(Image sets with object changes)
((

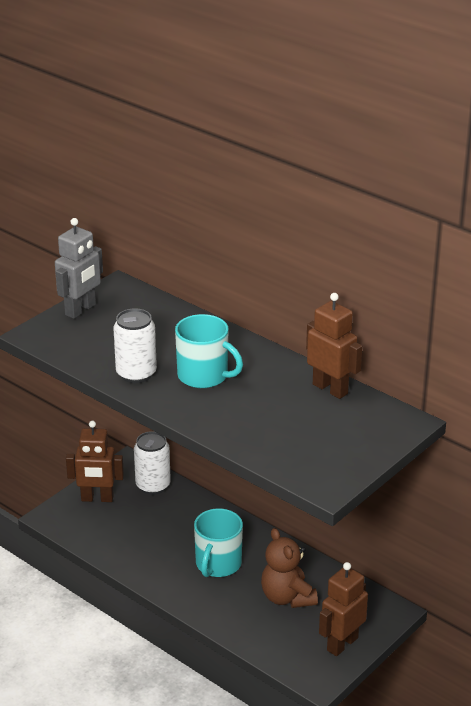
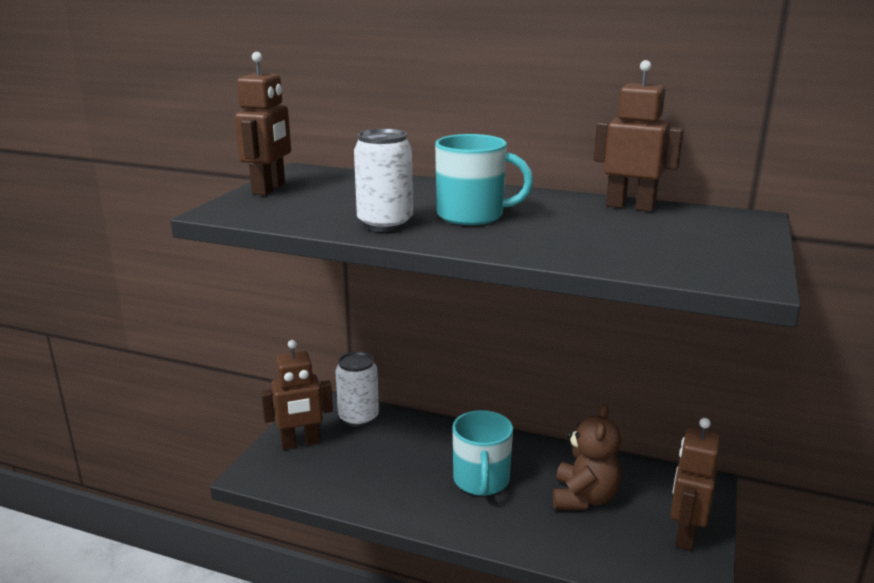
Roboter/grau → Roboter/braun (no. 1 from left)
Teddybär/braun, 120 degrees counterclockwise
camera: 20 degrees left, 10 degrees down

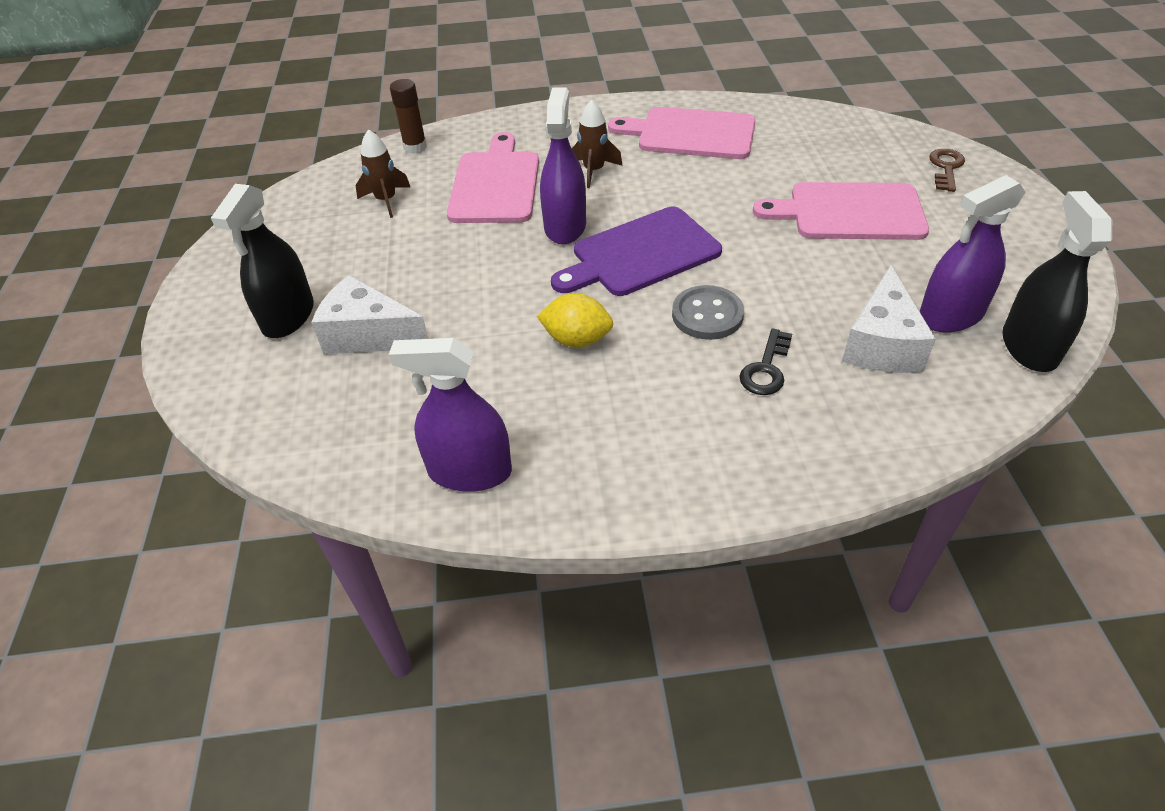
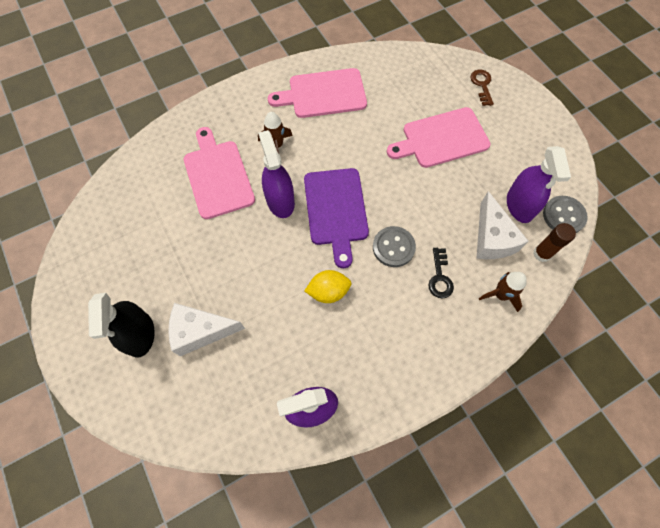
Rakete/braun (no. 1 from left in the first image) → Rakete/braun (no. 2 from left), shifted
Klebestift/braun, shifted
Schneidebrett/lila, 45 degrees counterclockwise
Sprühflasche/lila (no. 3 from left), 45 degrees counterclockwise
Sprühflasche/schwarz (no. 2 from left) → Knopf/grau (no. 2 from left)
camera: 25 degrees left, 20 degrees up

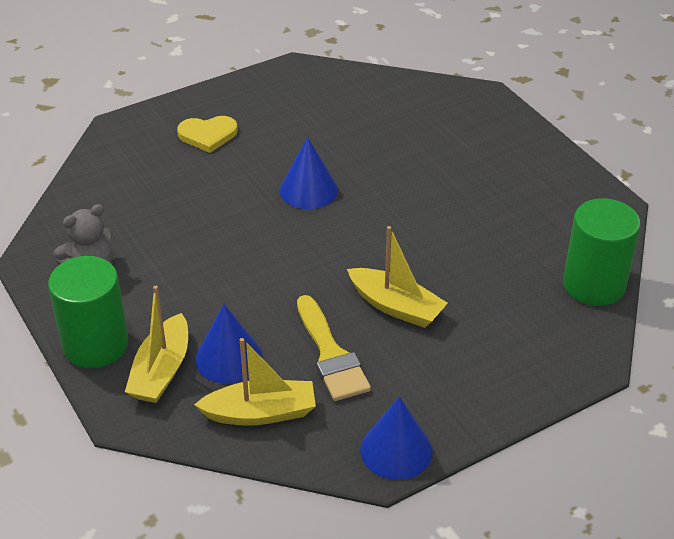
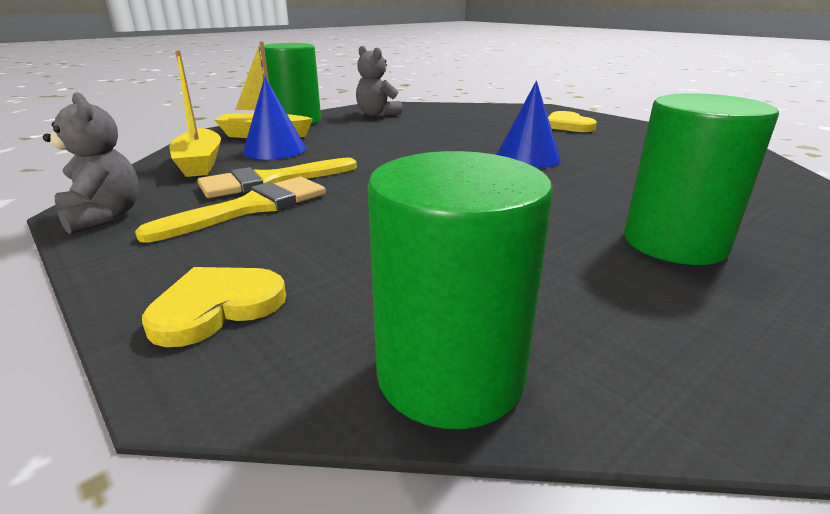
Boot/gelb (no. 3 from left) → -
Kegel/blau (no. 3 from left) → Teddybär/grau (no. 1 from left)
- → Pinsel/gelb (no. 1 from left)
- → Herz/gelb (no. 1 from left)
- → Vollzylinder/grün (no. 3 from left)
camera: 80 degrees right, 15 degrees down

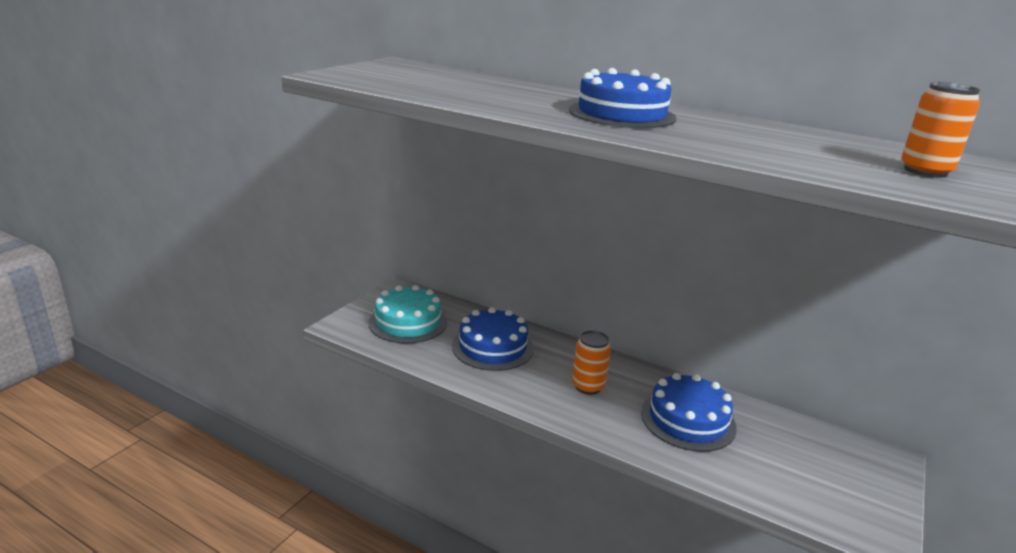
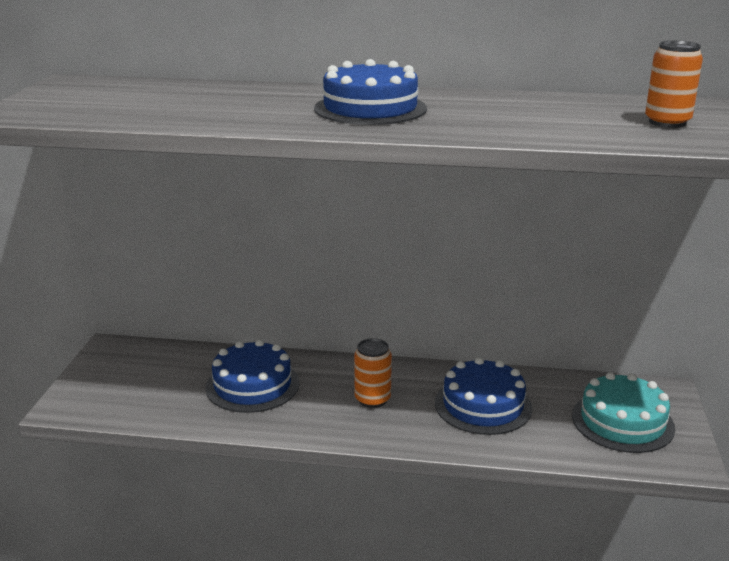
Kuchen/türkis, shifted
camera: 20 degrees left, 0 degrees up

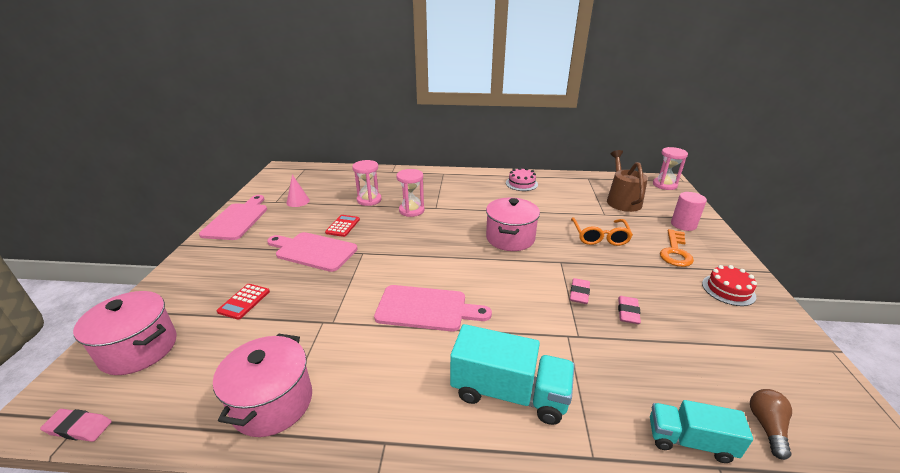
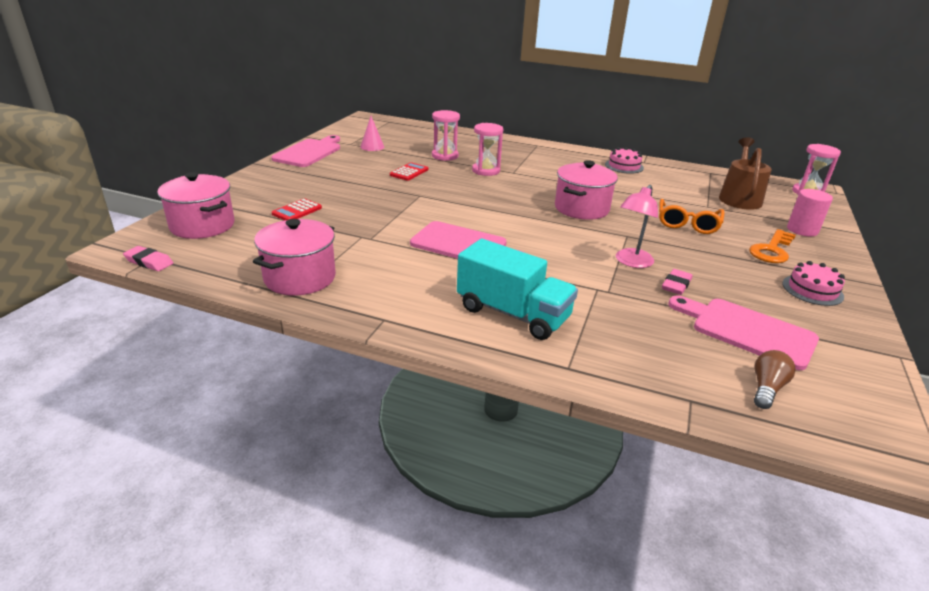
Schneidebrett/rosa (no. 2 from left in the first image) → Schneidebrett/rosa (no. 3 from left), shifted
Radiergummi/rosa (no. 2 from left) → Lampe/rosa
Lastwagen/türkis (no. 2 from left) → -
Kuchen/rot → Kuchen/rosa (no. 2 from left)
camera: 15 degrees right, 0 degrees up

))

• WORK ITEM: No pictures should appear in the copy, which holds exactly the lines from the first line of the data through the line with "Teddybär/braun, 120 degrees counterclockwise" and nothing else.

• ANSWER SECTION:
Roboter/grau → Roboter/braun (no. 1 from left)
Teddybär/braun, 120 degrees counterclockwise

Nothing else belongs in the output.